### Try it
Starting with the line that contains "gray circle at", reproduce each line through the end of the entries exactly as written.

### Task data

━━━━━━━━━━━━━━━━━━━━

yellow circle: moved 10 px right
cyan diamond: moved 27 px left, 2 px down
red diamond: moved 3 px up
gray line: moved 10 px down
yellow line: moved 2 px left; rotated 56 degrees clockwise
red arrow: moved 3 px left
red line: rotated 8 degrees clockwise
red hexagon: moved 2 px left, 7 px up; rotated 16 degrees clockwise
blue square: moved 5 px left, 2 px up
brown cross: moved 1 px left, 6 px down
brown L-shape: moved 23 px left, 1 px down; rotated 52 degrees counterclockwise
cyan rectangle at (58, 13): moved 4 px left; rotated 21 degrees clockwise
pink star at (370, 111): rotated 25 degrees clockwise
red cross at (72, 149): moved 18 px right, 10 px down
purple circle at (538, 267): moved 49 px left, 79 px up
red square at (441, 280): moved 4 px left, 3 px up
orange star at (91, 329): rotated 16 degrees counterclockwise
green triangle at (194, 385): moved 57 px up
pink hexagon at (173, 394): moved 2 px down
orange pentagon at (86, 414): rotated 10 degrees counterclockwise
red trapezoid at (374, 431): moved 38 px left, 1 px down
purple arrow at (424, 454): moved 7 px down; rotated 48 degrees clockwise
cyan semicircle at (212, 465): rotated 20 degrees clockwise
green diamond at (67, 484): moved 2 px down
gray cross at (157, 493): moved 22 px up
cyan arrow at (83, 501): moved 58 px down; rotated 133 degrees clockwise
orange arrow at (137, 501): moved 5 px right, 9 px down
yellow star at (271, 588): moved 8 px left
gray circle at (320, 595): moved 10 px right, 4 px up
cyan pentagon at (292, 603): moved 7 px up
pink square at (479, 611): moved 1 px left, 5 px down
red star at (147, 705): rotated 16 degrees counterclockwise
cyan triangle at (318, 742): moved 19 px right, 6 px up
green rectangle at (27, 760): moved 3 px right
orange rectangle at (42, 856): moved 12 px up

━━━━━━━━━━━━━━━━━━━━

### Your solution
gray circle at (320, 595): moved 10 px right, 4 px up
cyan pentagon at (292, 603): moved 7 px up
pink square at (479, 611): moved 1 px left, 5 px down
red star at (147, 705): rotated 16 degrees counterclockwise
cyan triangle at (318, 742): moved 19 px right, 6 px up
green rectangle at (27, 760): moved 3 px right
orange rectangle at (42, 856): moved 12 px up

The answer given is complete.